►

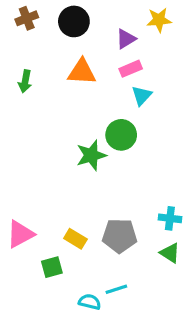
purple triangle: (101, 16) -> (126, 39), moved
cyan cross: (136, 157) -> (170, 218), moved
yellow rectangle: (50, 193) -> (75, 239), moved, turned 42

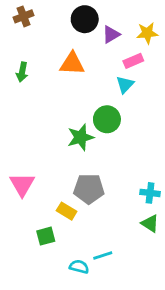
yellow star: (159, 20) -> (147, 33), moved
black circle: (74, 21) -> (85, 19), moved
pink rectangle: (131, 69) -> (133, 61), moved
pink triangle: (20, 234) -> (22, 185), moved, turned -32
gray pentagon: (120, 236) -> (89, 189), moved

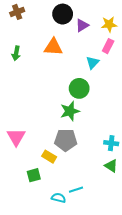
pink rectangle: (133, 61) -> (108, 46), moved, turned -40
green star: (80, 137) -> (70, 111), moved

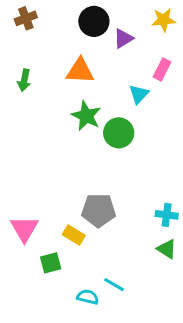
yellow star: (109, 24) -> (164, 20), moved
green star: (70, 111) -> (86, 116), moved, turned -30
pink triangle: (16, 137) -> (24, 229), moved
cyan line: (76, 190) -> (114, 285), turned 48

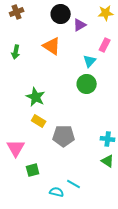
orange triangle: (80, 71) -> (52, 46), turned 30
green star: (86, 116) -> (36, 97), moved
green circle: (119, 133) -> (87, 84), moved
yellow rectangle: (74, 235) -> (39, 121), moved

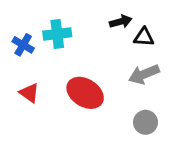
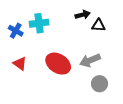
gray arrow: (144, 74) -> (90, 60), moved

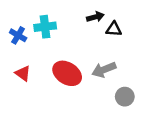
gray circle: (100, 84) -> (125, 97), moved

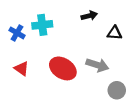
black triangle: (114, 29) -> (114, 33), moved
gray arrow: (104, 70) -> (97, 65), turned -140

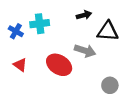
black triangle: (114, 33) -> (108, 31), size x1.5
gray arrow: (97, 65) -> (85, 51), moved

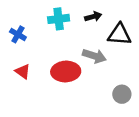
cyan cross: (40, 24) -> (59, 19), moved
red ellipse: (59, 65) -> (66, 71), turned -35

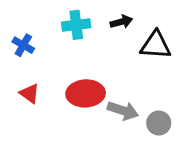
gray arrow: (94, 56) -> (123, 111), moved

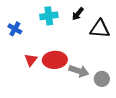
black arrow: (121, 22) -> (78, 14), turned 144
red triangle: (29, 93) -> (31, 60), moved, turned 32

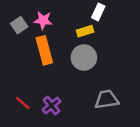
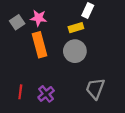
gray trapezoid: (107, 99) -> (95, 89), turned -60
red line: (23, 103) -> (20, 92), turned 56

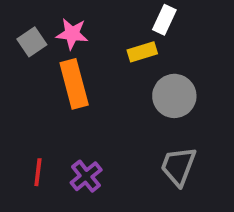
gray circle: (75, 51) -> (174, 96), moved

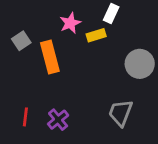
pink star: (72, 34) -> (70, 23), moved, turned -30
gray square: (32, 42) -> (21, 41), moved
gray circle: (174, 96) -> (140, 64), moved

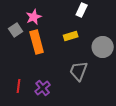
pink star: (70, 23) -> (34, 17), moved
yellow rectangle: (96, 35) -> (71, 36), moved
gray trapezoid: (121, 113) -> (79, 71), moved

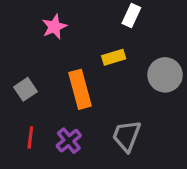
gray square: (16, 30) -> (25, 89), moved
orange rectangle: (37, 42) -> (80, 89), moved
gray trapezoid: (79, 71) -> (127, 136), moved

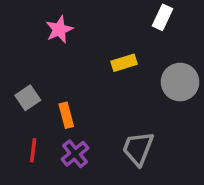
white rectangle: (131, 16) -> (163, 17), moved
orange rectangle: (80, 89) -> (66, 115), moved, size x0.6

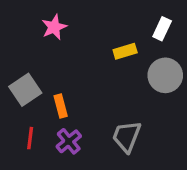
white rectangle: (163, 17) -> (162, 29), moved
yellow rectangle: (124, 63) -> (125, 51), moved
gray square: (28, 98) -> (25, 90), size x1.4

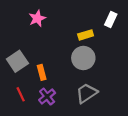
gray circle: (165, 75) -> (83, 58), moved
gray trapezoid: (127, 136) -> (87, 93), turned 35
red line: (30, 138) -> (21, 94), turned -32

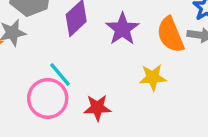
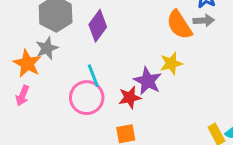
purple star: (122, 29) -> (148, 81), moved
cyan line: (60, 75) -> (93, 76), turned 30

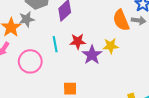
red star: (130, 97) -> (78, 41), moved
pink circle: (87, 98) -> (30, 61), moved

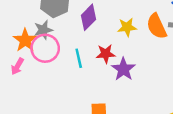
yellow star: (111, 46) -> (127, 27), moved
pink circle: (30, 61) -> (45, 48), moved

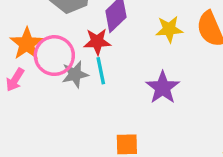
gray star: (43, 30) -> (75, 74), moved
red star: (106, 54) -> (97, 42), moved

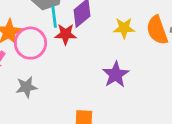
cyan line: (101, 71) -> (54, 17), moved
gray star: (75, 74) -> (26, 87), moved

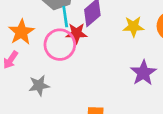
pink circle: (30, 43) -> (60, 45), moved
purple star: (116, 75) -> (143, 73), moved

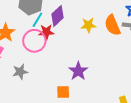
cyan line: (65, 17) -> (37, 20), turned 42
purple star: (143, 73) -> (78, 71), moved

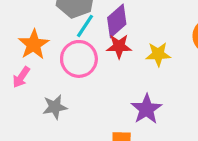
yellow star: (88, 25) -> (158, 54), moved
red star: (46, 32) -> (119, 46), moved

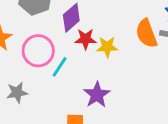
cyan line: (85, 26) -> (60, 67), moved
red star: (119, 46) -> (86, 39), moved

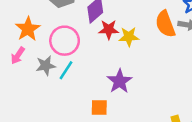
cyan line: (60, 67) -> (66, 70), moved
gray star: (17, 93) -> (46, 66), moved

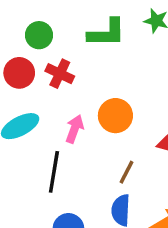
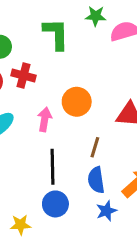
green L-shape: (107, 33) -> (56, 34), turned -80
black line: (54, 172) -> (52, 167), moved

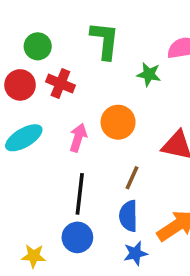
green star: (96, 16) -> (149, 74), moved

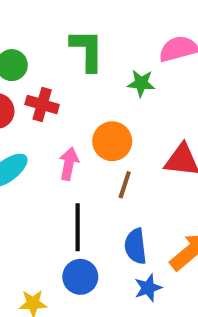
brown line: (132, 178) -> (125, 185), moved

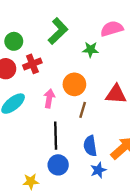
green L-shape: (87, 50) -> (58, 31), turned 48
red cross: (42, 104) -> (32, 64), turned -36

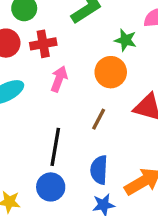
orange circle: (74, 84) -> (111, 72), moved
pink arrow: (49, 98) -> (59, 79), moved

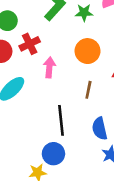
green star: (125, 40) -> (84, 13), moved
blue circle: (51, 187) -> (53, 154), moved

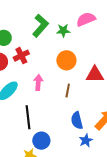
pink arrow: (49, 67) -> (38, 82), moved
black line: (61, 120) -> (28, 117), moved

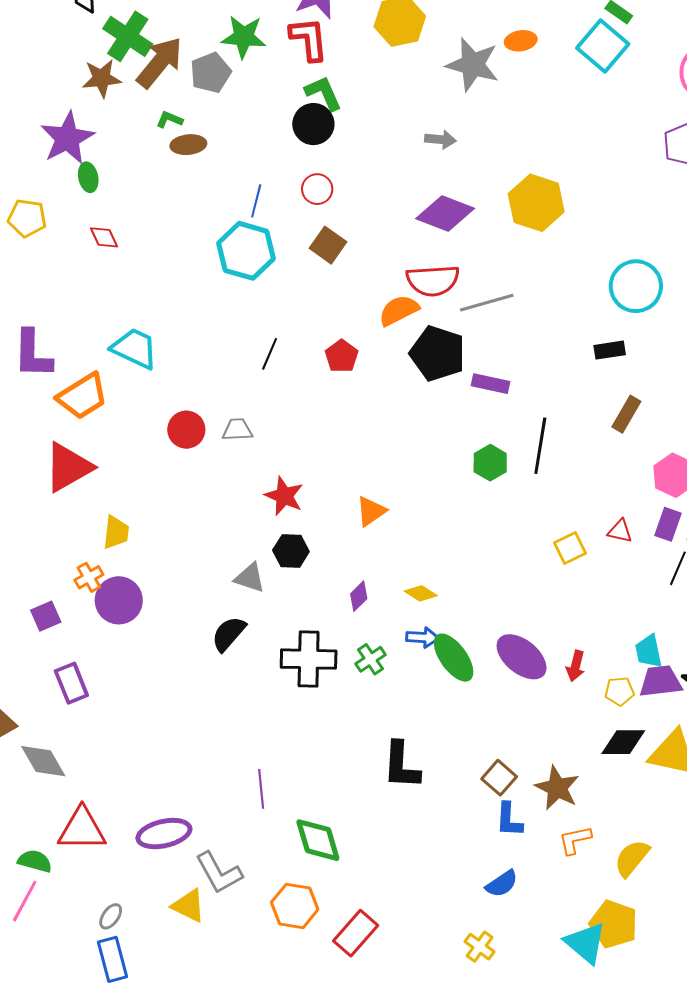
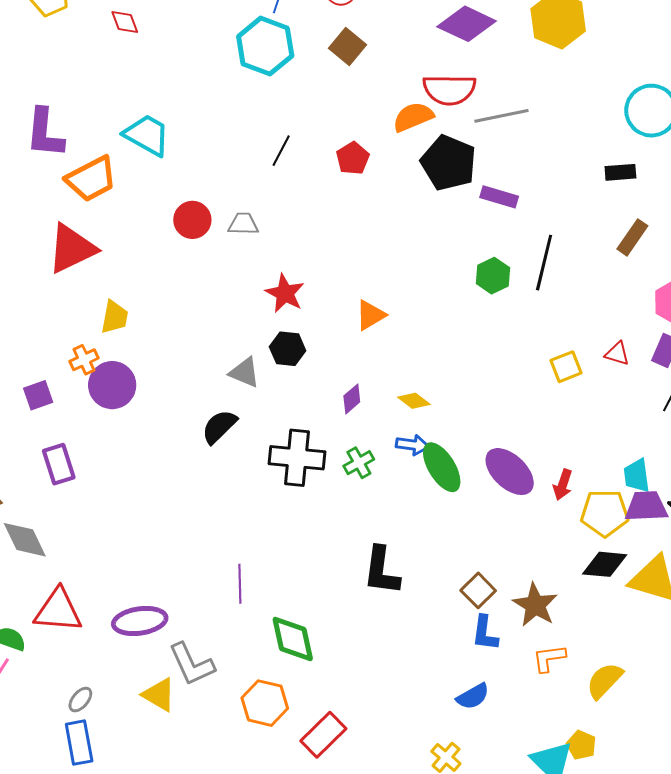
yellow pentagon: (619, 691) -> (605, 513), size x1.6
yellow pentagon: (614, 924) -> (581, 745), size x0.6

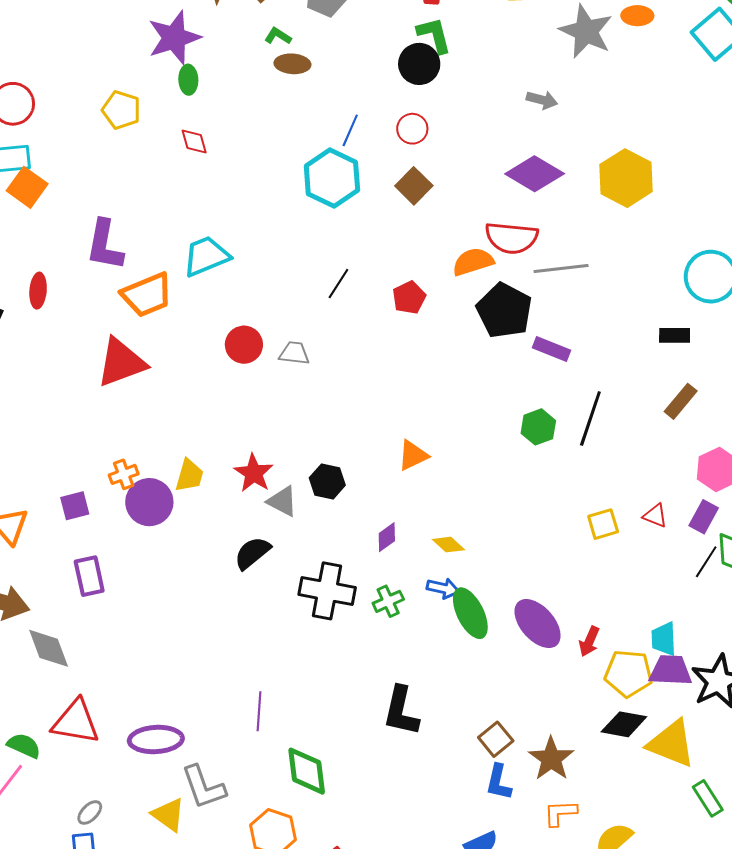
cyan trapezoid: (147, 135) -> (206, 256), turned -57
red star: (285, 293) -> (254, 473), moved
yellow trapezoid: (115, 317) -> (189, 475), moved

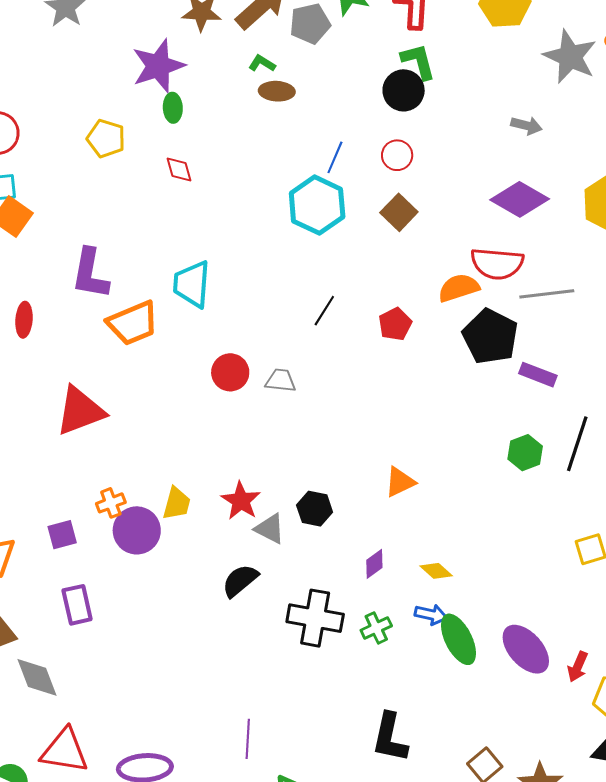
cyan trapezoid: (206, 256) -> (192, 284), turned -63
red triangle: (121, 362) -> (80, 411), moved

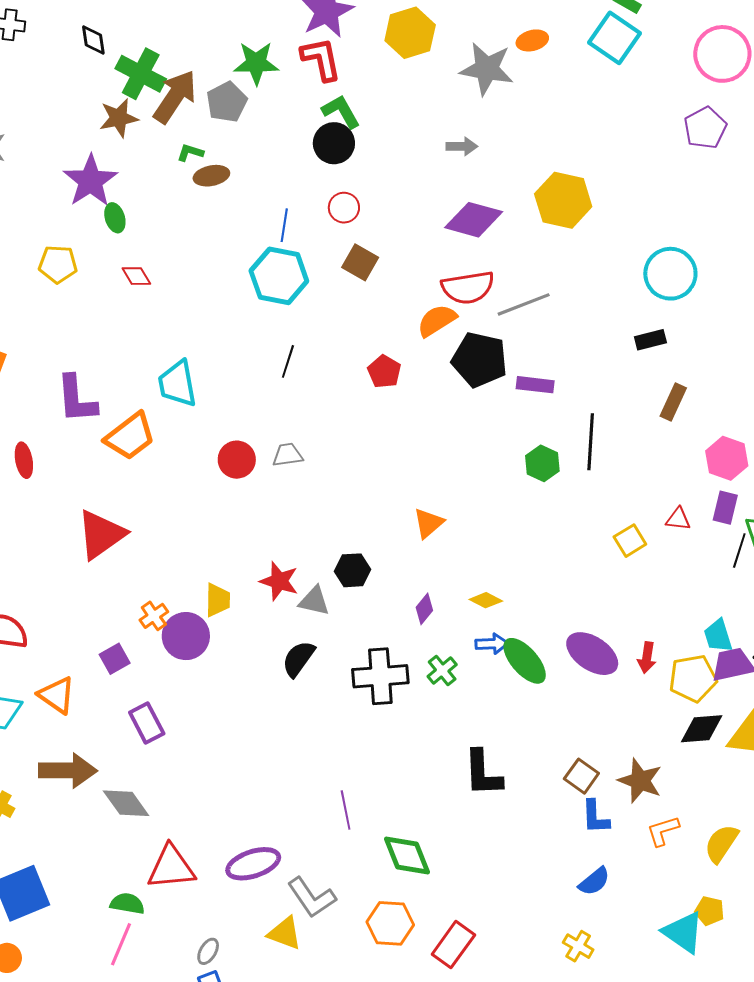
black line: (324, 311) -> (288, 361), moved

◄

* [Your instructions]: Please output exactly the lines of the data above, from its first line through the line with "yellow star: (109, 24) -> (164, 20), moved", and nothing else; drop the pictures.

* [Result of the exercise]:
purple triangle: (101, 16) -> (126, 39), moved
cyan cross: (136, 157) -> (170, 218), moved
yellow rectangle: (50, 193) -> (75, 239), moved, turned 42

yellow star: (159, 20) -> (147, 33), moved
black circle: (74, 21) -> (85, 19), moved
pink rectangle: (131, 69) -> (133, 61), moved
pink triangle: (20, 234) -> (22, 185), moved, turned -32
gray pentagon: (120, 236) -> (89, 189), moved

pink rectangle: (133, 61) -> (108, 46), moved, turned -40
green star: (80, 137) -> (70, 111), moved

yellow star: (109, 24) -> (164, 20), moved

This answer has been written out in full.